[Data for analysis]
########
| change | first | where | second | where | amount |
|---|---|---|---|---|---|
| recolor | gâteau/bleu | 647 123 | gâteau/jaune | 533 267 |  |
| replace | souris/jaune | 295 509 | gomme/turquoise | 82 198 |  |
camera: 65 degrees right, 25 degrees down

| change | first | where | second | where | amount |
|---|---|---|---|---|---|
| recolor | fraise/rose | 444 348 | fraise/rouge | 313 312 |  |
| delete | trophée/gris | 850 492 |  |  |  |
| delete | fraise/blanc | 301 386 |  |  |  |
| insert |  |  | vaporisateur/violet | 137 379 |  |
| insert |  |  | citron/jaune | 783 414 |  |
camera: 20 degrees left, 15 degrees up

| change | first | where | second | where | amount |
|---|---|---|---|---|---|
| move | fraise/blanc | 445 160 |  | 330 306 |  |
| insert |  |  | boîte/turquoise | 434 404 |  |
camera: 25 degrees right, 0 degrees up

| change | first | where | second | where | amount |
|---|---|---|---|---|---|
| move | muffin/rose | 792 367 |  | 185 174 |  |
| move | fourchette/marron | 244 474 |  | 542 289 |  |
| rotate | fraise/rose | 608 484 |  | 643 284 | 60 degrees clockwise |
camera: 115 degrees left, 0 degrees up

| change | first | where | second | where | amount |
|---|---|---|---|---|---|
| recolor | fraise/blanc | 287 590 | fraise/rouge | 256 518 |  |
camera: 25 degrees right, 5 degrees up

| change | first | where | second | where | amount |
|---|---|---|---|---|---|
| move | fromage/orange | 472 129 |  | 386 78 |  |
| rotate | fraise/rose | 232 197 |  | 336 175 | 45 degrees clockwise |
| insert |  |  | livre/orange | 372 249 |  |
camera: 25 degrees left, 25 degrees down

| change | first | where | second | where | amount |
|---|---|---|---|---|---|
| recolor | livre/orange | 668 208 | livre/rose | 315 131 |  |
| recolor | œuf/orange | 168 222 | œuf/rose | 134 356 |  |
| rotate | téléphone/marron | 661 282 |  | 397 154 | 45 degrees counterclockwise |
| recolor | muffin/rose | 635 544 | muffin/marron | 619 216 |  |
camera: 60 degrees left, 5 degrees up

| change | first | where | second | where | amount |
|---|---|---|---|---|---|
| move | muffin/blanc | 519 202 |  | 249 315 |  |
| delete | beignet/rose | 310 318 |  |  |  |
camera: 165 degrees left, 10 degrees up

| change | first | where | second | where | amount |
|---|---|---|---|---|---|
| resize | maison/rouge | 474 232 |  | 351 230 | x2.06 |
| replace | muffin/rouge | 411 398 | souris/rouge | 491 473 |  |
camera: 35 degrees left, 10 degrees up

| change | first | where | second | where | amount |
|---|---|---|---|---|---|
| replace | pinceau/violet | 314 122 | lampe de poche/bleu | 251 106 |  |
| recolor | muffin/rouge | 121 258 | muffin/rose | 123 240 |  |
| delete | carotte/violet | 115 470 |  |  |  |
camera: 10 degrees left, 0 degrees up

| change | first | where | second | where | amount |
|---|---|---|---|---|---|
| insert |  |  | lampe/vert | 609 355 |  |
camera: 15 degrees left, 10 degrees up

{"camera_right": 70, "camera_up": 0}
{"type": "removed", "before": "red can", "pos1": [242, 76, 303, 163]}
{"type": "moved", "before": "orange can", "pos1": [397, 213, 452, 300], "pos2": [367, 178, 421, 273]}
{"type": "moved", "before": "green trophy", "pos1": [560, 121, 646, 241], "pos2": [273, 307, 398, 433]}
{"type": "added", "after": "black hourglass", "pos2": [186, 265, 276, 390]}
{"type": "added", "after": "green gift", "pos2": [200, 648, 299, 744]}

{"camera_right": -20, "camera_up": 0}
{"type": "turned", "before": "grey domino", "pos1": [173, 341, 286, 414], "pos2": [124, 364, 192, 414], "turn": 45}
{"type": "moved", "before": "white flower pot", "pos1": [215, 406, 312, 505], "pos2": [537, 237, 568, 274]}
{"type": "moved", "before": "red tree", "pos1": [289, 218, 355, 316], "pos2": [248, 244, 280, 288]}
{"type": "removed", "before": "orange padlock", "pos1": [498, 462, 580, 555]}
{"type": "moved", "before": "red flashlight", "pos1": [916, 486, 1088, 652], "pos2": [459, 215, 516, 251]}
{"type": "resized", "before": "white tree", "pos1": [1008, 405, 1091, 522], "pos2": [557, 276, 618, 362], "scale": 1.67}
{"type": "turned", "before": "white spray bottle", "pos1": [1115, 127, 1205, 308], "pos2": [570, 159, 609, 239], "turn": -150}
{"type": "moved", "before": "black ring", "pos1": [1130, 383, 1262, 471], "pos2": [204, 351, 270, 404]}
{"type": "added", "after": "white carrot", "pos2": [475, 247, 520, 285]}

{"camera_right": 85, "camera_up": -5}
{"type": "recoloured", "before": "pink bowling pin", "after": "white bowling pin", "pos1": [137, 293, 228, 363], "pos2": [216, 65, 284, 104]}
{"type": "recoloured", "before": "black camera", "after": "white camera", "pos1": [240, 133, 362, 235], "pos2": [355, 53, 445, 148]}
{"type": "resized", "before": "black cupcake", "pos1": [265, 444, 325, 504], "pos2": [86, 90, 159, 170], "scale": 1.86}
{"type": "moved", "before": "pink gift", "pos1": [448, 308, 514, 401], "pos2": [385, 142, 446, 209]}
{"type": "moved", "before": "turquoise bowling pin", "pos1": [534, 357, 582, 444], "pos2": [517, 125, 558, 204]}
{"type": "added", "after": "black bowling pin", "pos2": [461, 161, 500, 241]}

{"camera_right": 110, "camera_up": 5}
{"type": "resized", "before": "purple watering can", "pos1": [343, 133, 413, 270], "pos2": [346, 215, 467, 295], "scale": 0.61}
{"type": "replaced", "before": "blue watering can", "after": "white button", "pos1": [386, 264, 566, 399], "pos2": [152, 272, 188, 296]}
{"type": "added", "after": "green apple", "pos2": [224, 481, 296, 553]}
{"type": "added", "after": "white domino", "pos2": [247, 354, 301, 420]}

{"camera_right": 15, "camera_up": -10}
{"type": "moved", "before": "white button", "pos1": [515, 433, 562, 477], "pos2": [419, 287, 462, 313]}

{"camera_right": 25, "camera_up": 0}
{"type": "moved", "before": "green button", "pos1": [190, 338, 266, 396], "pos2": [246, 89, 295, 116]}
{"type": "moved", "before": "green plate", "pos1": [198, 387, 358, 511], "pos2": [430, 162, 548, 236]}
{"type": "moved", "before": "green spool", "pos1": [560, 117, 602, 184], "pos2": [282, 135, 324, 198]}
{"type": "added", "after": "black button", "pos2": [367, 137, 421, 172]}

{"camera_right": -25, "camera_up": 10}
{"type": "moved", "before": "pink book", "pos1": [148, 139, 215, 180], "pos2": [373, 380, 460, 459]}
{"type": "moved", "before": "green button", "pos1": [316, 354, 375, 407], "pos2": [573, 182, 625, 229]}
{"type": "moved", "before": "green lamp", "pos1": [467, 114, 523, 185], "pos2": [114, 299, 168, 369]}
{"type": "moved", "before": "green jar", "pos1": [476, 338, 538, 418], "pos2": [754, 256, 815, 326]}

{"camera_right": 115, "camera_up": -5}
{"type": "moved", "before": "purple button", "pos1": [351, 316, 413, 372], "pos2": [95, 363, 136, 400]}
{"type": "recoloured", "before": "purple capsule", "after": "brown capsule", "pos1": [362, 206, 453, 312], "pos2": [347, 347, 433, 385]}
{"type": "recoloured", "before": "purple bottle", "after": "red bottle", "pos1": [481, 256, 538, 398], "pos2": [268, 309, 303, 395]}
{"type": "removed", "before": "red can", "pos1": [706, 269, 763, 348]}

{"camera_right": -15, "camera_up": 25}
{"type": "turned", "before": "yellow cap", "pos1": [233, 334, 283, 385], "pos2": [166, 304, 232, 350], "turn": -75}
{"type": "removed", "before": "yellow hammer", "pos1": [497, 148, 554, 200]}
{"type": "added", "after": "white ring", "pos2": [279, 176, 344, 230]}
########
[Work to complete]
Scan the data above. Return every line with "bowling" in it.

[Result of this exercise]
{"type": "recoloured", "before": "pink bowling pin", "after": "white bowling pin", "pos1": [137, 293, 228, 363], "pos2": [216, 65, 284, 104]}
{"type": "moved", "before": "turquoise bowling pin", "pos1": [534, 357, 582, 444], "pos2": [517, 125, 558, 204]}
{"type": "added", "after": "black bowling pin", "pos2": [461, 161, 500, 241]}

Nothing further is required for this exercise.